Set task> Copy the items below word for word, starting at the line with "rectangle (1160, 1015)" and ending with the line with "accident [481, 441]", both of those lines included.

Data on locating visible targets
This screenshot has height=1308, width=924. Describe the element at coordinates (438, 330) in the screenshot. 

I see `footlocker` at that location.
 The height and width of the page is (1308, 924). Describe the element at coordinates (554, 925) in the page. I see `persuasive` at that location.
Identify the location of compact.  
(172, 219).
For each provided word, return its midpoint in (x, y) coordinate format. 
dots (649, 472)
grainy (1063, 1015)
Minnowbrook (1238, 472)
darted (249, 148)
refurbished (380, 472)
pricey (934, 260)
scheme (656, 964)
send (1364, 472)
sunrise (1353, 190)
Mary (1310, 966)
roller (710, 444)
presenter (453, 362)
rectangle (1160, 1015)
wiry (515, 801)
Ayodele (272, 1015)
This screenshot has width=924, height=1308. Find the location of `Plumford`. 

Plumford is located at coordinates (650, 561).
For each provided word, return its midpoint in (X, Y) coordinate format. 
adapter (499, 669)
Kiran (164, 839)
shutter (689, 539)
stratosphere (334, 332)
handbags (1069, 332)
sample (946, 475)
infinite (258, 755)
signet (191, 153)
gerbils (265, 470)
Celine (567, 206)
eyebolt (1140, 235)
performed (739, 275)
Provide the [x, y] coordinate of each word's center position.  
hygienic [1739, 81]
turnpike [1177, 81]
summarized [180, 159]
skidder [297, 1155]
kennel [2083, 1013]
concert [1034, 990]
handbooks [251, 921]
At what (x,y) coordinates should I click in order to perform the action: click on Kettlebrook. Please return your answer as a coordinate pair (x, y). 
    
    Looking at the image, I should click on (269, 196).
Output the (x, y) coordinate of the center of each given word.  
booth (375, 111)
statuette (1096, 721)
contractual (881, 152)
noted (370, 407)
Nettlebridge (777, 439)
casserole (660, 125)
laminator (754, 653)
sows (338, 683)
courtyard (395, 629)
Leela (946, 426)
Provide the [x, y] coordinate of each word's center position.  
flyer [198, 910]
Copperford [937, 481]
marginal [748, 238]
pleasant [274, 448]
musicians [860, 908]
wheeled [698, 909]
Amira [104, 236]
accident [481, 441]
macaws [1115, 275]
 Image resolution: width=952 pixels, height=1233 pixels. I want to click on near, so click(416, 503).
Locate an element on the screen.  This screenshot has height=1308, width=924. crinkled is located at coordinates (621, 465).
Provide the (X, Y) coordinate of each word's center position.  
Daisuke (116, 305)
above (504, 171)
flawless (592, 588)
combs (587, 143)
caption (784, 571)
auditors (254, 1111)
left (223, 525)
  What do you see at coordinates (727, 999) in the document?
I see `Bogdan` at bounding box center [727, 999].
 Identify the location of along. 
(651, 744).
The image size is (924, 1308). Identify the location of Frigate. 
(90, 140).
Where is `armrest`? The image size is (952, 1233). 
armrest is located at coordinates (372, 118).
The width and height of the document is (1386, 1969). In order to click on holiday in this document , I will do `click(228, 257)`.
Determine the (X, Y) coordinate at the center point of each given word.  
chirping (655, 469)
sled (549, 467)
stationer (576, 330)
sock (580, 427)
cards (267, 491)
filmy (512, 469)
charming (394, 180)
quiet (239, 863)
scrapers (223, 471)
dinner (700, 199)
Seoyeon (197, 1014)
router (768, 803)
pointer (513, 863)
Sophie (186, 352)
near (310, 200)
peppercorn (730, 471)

The result>
rectangle (1160, 1015)
wiry (515, 801)
Ayodele (272, 1015)
This screenshot has width=924, height=1308. Find the location of `Plumford`. 

Plumford is located at coordinates (650, 561).
For each provided word, return its midpoint in (X, Y) coordinate format. 
adapter (499, 669)
Kiran (164, 839)
shutter (689, 539)
stratosphere (334, 332)
handbags (1069, 332)
sample (946, 475)
infinite (258, 755)
signet (191, 153)
gerbils (265, 470)
Celine (567, 206)
eyebolt (1140, 235)
performed (739, 275)
Provide the [x, y] coordinate of each word's center position.  
hygienic [1739, 81]
turnpike [1177, 81]
summarized [180, 159]
skidder [297, 1155]
kennel [2083, 1013]
concert [1034, 990]
handbooks [251, 921]
At what (x,y) coordinates should I click in order to perform the action: click on Kettlebrook. Please return your answer as a coordinate pair (x, y). 
    
    Looking at the image, I should click on (269, 196).
Output the (x, y) coordinate of the center of each given word.  
booth (375, 111)
statuette (1096, 721)
contractual (881, 152)
noted (370, 407)
Nettlebridge (777, 439)
casserole (660, 125)
laminator (754, 653)
sows (338, 683)
courtyard (395, 629)
Leela (946, 426)
Provide the [x, y] coordinate of each word's center position.  
flyer [198, 910]
Copperford [937, 481]
marginal [748, 238]
pleasant [274, 448]
musicians [860, 908]
wheeled [698, 909]
Amira [104, 236]
accident [481, 441]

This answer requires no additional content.